> [Work to be completed] Output all of the data exactly as it appears, but leave out any pictures it contains.

(Scene images with change listings)
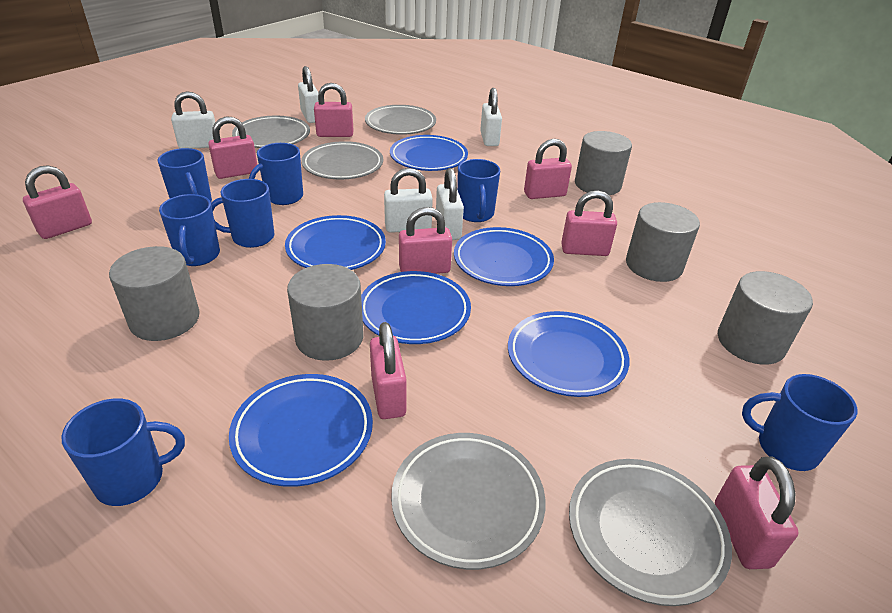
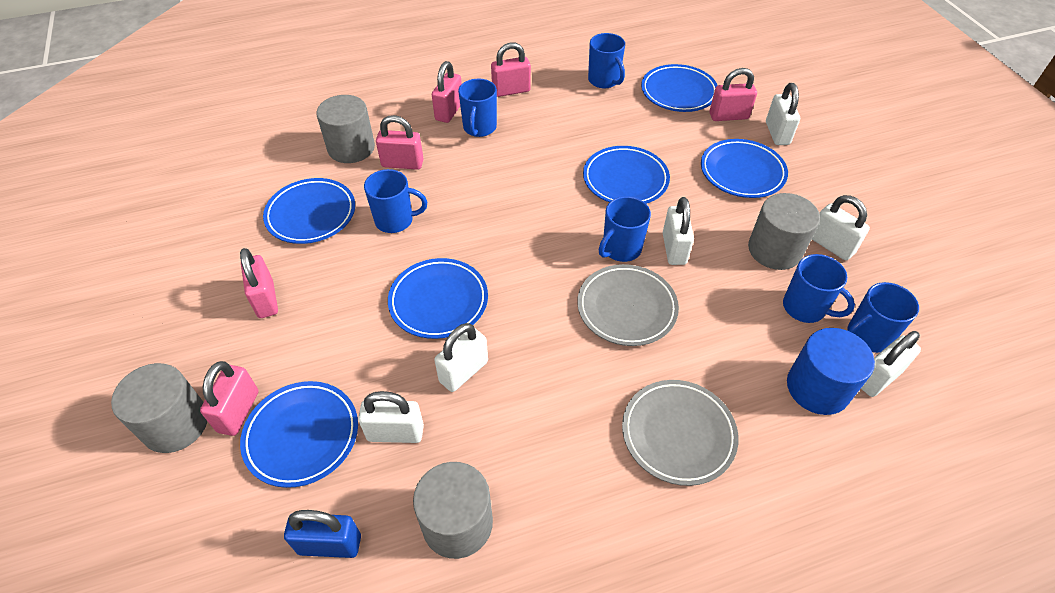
blue cylinder: 0 -> 1
blue mug: 7 -> 6
blue padlock: 0 -> 1
grey cylinder: 5 -> 4
grey plate: 5 -> 2
pink padlock: 8 -> 6
white padlock: 5 -> 6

> [Result of this exercise]
blue cylinder: 0 -> 1
blue mug: 7 -> 6
blue padlock: 0 -> 1
grey cylinder: 5 -> 4
grey plate: 5 -> 2
pink padlock: 8 -> 6
white padlock: 5 -> 6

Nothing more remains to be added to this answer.